▶ EXERCISE AIM
Please report how many lines in the records below contain the word "purple", giving only that number.

▶ GIVEN RECORDS
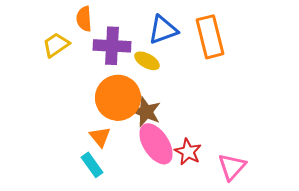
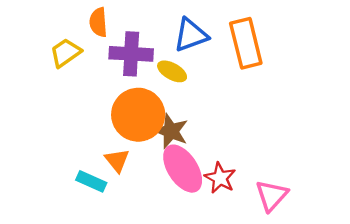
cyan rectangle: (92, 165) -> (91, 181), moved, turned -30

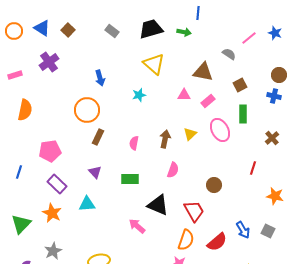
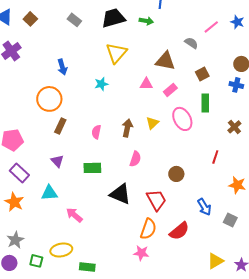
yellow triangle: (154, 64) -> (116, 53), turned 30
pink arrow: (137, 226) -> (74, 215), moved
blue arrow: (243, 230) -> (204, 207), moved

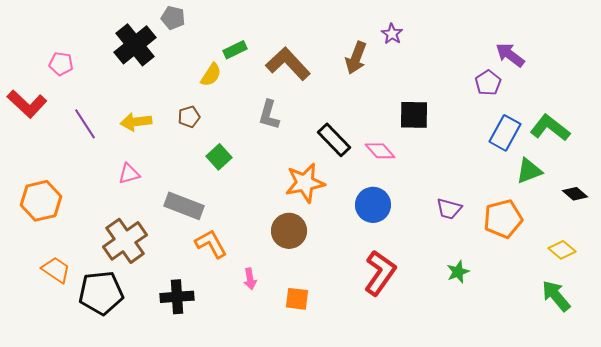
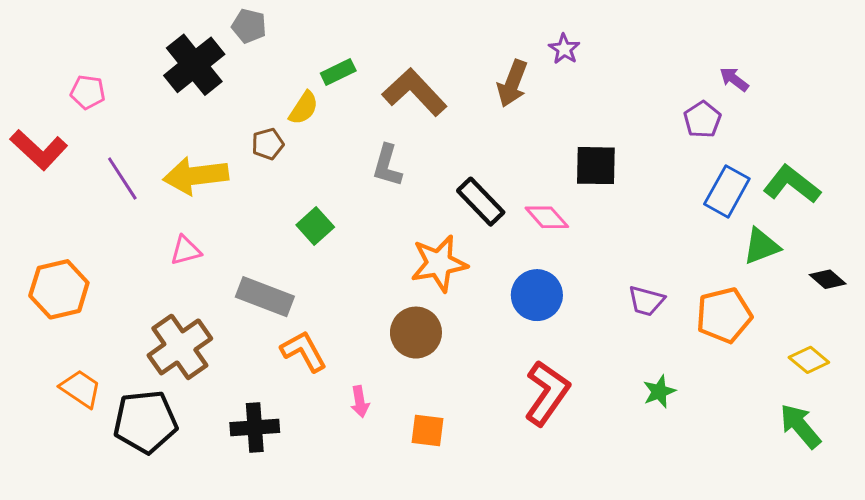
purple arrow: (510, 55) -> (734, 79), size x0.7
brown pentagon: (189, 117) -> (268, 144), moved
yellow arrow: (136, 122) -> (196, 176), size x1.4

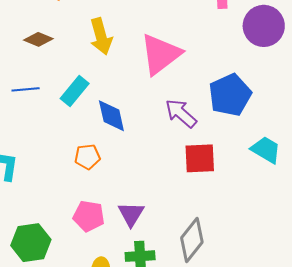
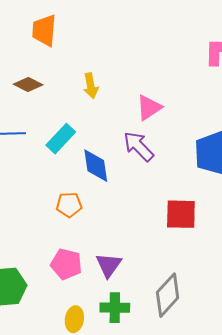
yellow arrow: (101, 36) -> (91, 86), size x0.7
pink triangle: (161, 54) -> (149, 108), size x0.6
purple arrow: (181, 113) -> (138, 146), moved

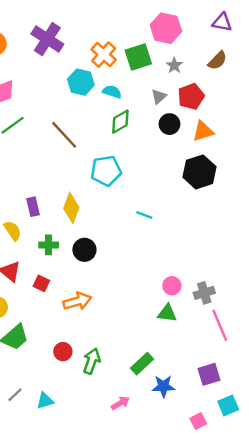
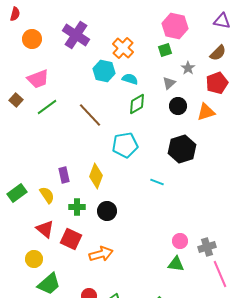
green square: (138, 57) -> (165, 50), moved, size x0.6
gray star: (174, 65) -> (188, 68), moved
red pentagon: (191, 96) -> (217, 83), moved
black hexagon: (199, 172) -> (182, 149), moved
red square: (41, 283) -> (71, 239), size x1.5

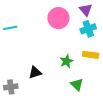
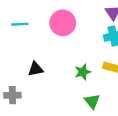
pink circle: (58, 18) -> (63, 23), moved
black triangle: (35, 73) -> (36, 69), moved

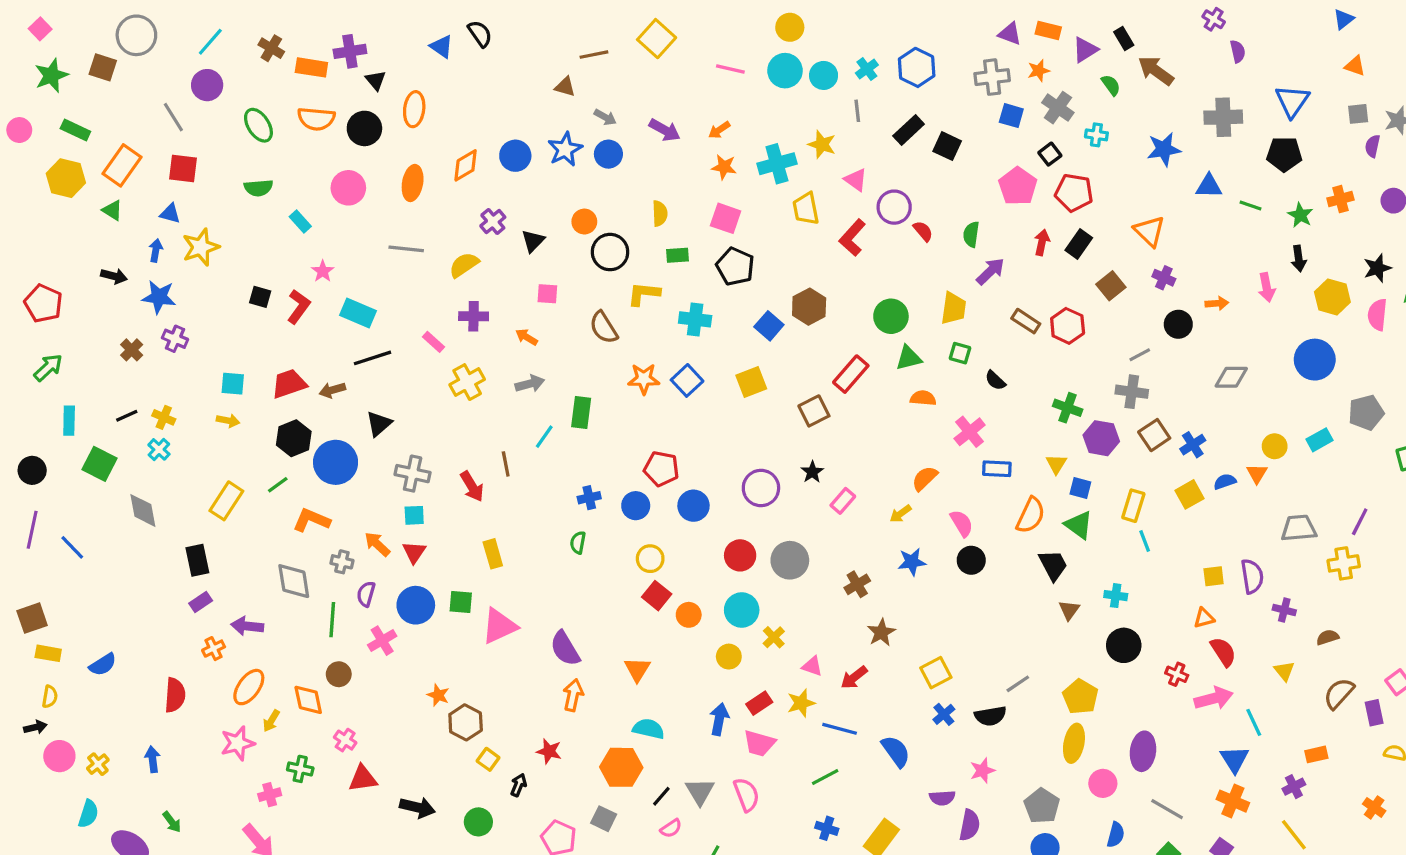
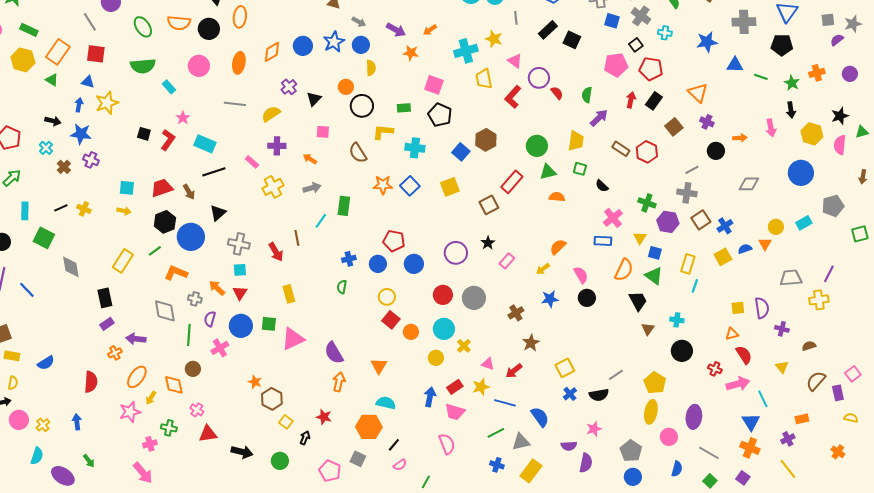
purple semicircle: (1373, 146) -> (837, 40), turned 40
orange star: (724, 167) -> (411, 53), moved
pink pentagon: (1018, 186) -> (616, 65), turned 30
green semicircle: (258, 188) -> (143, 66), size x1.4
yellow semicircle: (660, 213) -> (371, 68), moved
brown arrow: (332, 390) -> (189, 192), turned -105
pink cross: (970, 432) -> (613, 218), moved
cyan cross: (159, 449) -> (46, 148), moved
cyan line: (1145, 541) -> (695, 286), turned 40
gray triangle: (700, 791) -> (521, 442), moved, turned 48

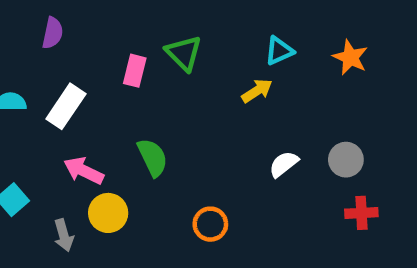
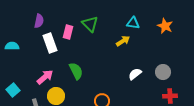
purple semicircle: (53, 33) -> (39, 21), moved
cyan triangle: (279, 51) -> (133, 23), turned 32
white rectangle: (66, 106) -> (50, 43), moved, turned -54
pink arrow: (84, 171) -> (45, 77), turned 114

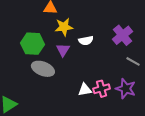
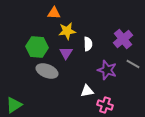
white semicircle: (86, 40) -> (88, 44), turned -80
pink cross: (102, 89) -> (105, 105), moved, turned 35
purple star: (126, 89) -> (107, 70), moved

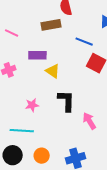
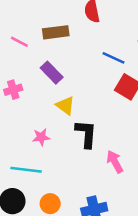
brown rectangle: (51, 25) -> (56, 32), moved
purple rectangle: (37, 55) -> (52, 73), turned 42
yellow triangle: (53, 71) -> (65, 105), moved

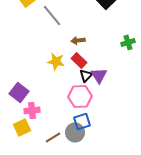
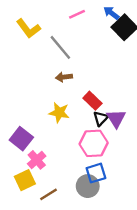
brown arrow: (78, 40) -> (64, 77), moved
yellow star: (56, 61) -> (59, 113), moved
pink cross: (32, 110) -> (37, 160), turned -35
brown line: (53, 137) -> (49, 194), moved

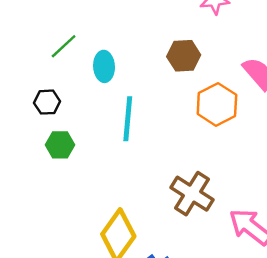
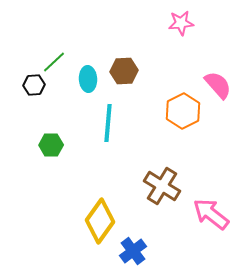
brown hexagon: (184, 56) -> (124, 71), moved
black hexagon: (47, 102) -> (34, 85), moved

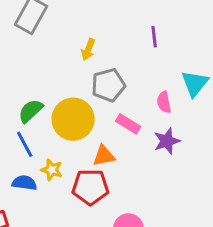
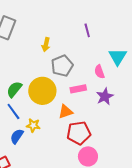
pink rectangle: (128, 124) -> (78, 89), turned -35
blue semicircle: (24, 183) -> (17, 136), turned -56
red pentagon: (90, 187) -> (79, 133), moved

▶ YOUR RESPONSE
6